## TASK STATEMENT
Restate the data below word for word, and let no image into your version.

---------- GIVEN MATERIAL ----------

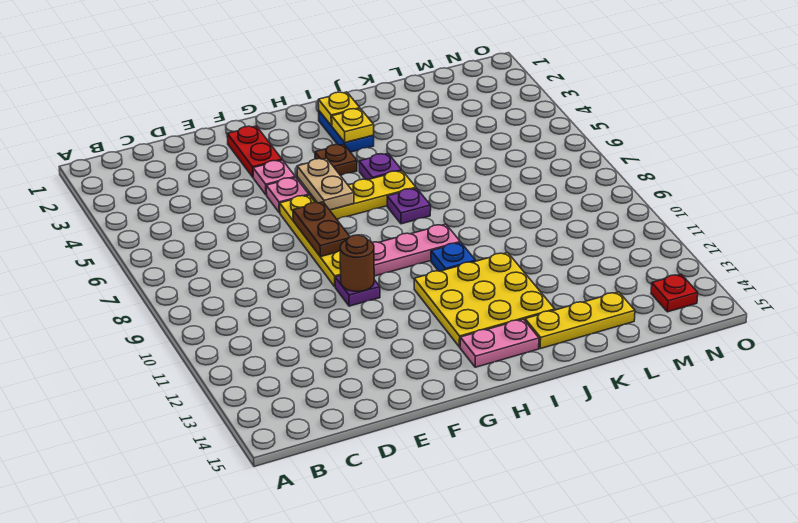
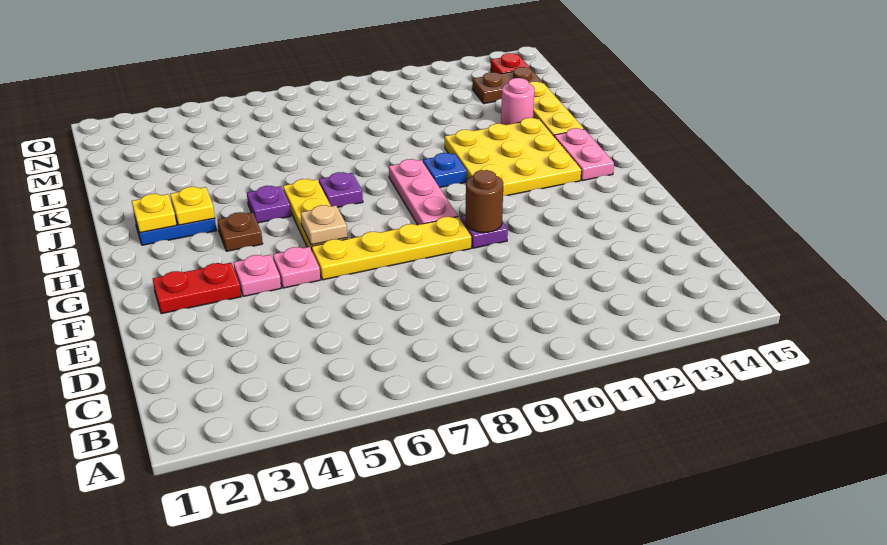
brown plate F7:F8 level 2 -> brown plate M13:M14 level 1
tan plate G5:G6 level 2 -> tan plate G6 level 2
none -> pink round brick K13 level 1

----------

## EXERCISE OUTPUT
brown plate F7:F8 level 2 -> brown plate M13:M14 level 1
tan plate G5:G6 level 2 -> tan plate G6 level 2
none -> pink round brick K13 level 1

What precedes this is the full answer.